### Prompt
Repeat the data word for word and skip the pictures.

━━━━━━━━━━━━━━━━━━━━━━━━━━━━━━

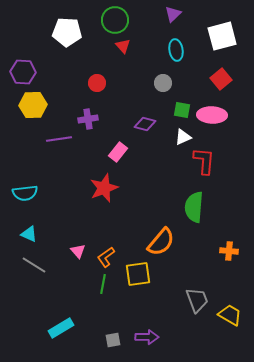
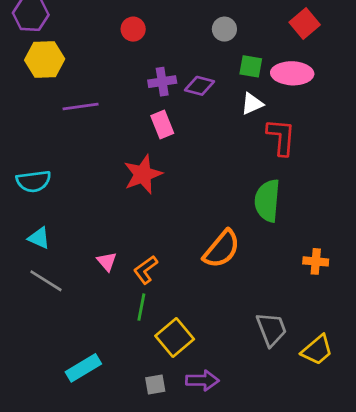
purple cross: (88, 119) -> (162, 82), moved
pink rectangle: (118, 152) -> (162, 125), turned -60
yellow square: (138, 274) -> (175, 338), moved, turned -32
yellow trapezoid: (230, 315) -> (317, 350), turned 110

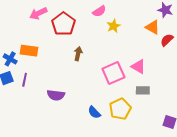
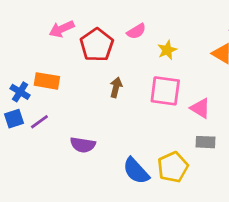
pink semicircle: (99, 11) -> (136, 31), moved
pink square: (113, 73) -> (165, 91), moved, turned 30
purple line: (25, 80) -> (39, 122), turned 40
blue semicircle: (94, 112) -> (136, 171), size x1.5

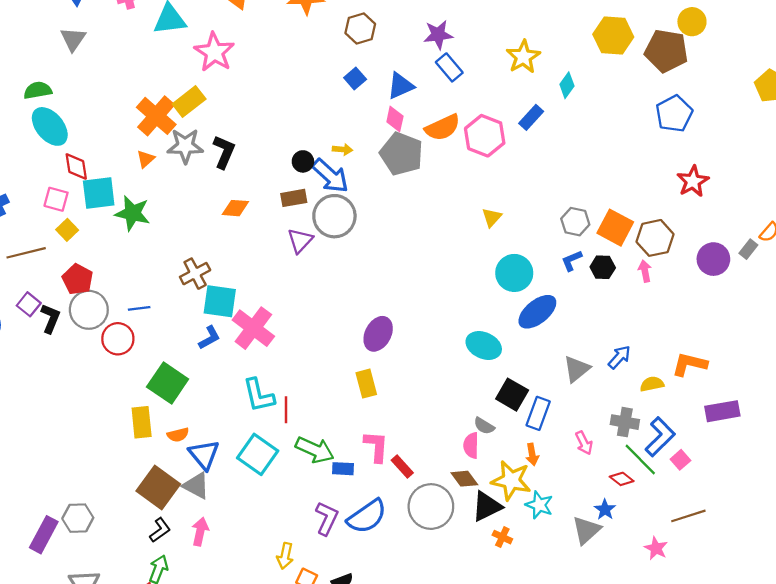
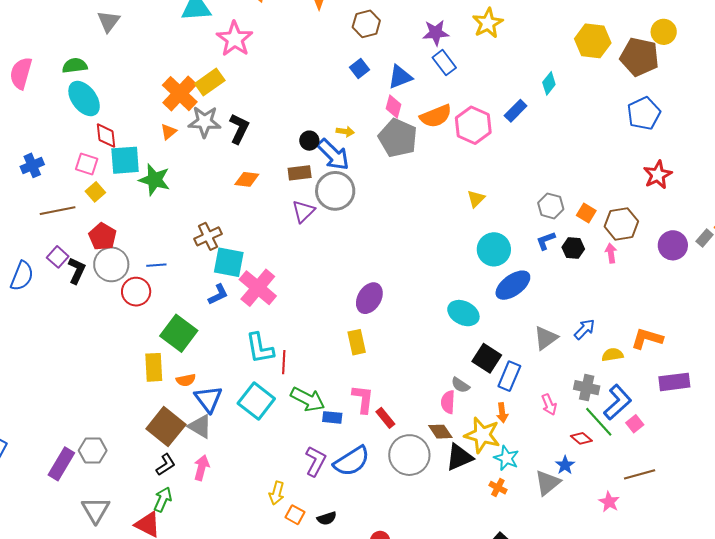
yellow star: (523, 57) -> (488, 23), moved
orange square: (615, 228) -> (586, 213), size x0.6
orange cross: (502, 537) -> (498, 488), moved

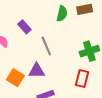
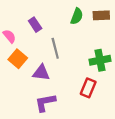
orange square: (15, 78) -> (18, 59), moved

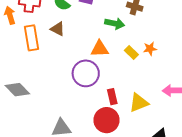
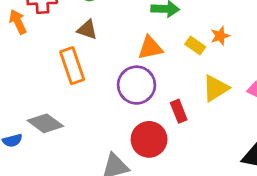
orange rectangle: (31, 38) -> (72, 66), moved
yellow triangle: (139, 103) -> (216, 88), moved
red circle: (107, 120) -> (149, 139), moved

━━━━━━━━━━━━━━━━━━━━━━━━━━━━━━

### Response to the task
purple cross: (88, 119) -> (162, 82), moved
pink rectangle: (118, 152) -> (162, 125), turned -60
yellow square: (138, 274) -> (175, 338), moved, turned -32
yellow trapezoid: (230, 315) -> (317, 350), turned 110

pink semicircle: (99, 11) -> (136, 31), moved
pink square: (113, 73) -> (165, 91), moved, turned 30
purple line: (25, 80) -> (39, 122), turned 40
blue semicircle: (94, 112) -> (136, 171), size x1.5

yellow star: (523, 57) -> (488, 23), moved
orange square: (615, 228) -> (586, 213), size x0.6
orange cross: (502, 537) -> (498, 488), moved

orange square: (15, 78) -> (18, 59), moved

orange rectangle: (31, 38) -> (72, 66), moved
yellow triangle: (139, 103) -> (216, 88), moved
red circle: (107, 120) -> (149, 139), moved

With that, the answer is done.